§ **EXERCISE**
Apart from the pictures, every record here must be copied word for word.

§ **RECORDS TO PROCESS**
..........
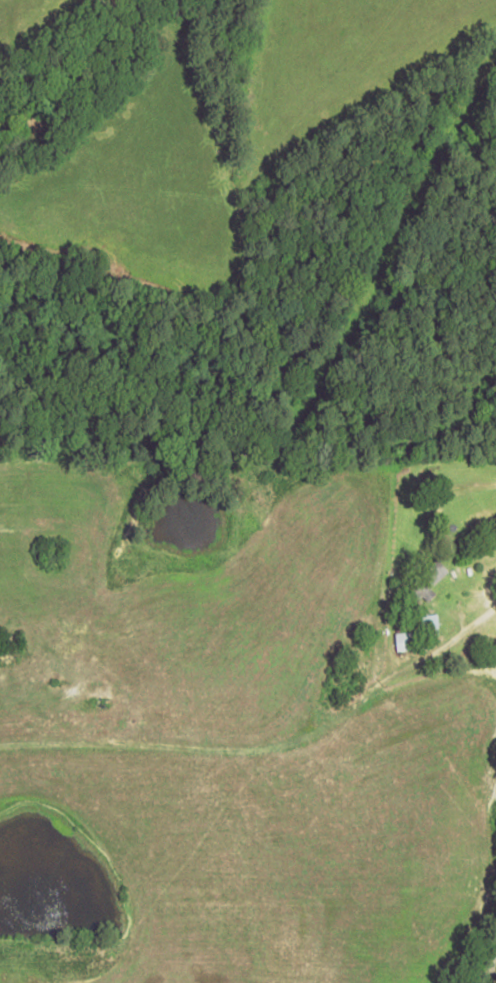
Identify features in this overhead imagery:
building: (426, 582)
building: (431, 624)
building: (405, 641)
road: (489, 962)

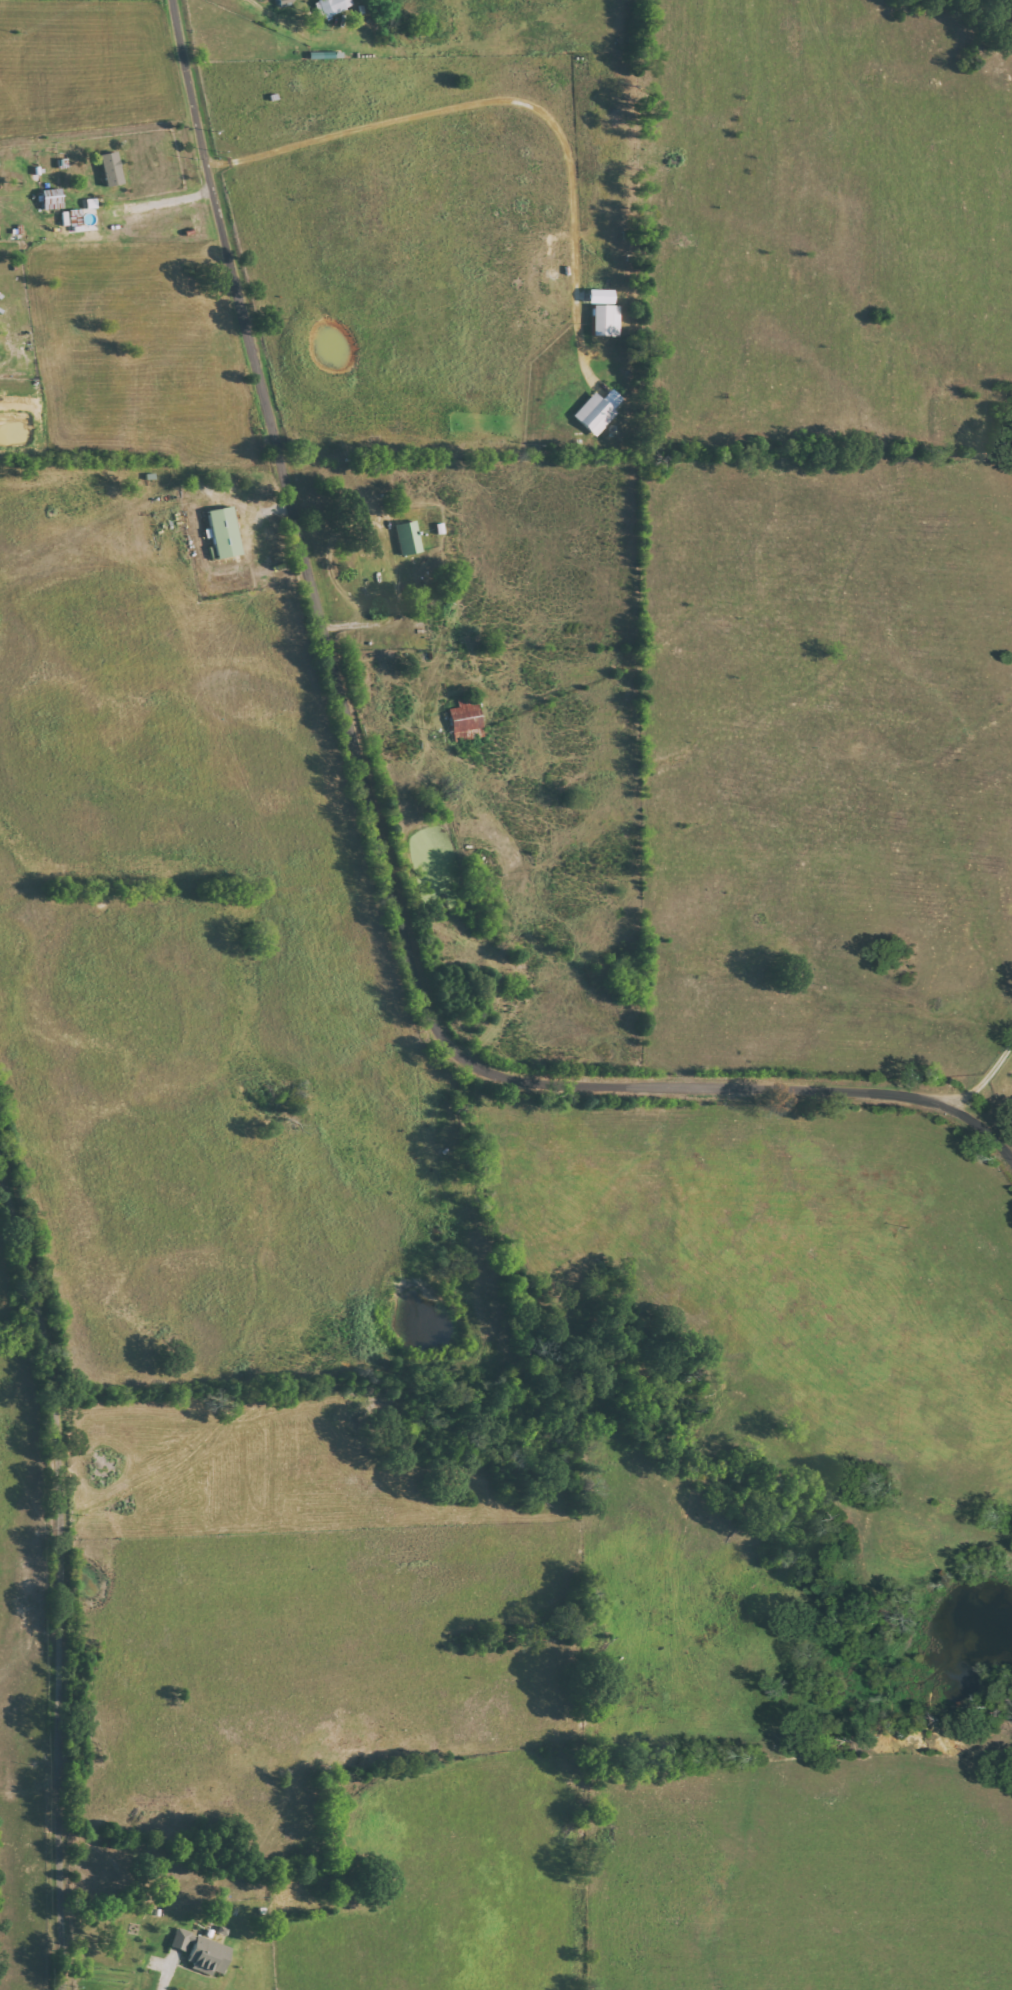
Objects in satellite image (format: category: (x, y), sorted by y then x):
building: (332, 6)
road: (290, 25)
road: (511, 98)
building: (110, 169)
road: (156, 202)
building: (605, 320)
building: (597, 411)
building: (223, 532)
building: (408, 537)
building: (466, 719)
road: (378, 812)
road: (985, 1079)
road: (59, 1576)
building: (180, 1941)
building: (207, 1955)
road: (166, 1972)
..........
§ **YOUR RESPONSE**
Identify features in this overhead imagery:
building: (426, 582)
building: (431, 624)
building: (405, 641)
road: (489, 962)

Objects in satellite image (format: category: (x, y), sorted by y then x):
building: (332, 6)
road: (290, 25)
road: (511, 98)
building: (110, 169)
road: (156, 202)
building: (605, 320)
building: (597, 411)
building: (223, 532)
building: (408, 537)
building: (466, 719)
road: (378, 812)
road: (985, 1079)
road: (59, 1576)
building: (180, 1941)
building: (207, 1955)
road: (166, 1972)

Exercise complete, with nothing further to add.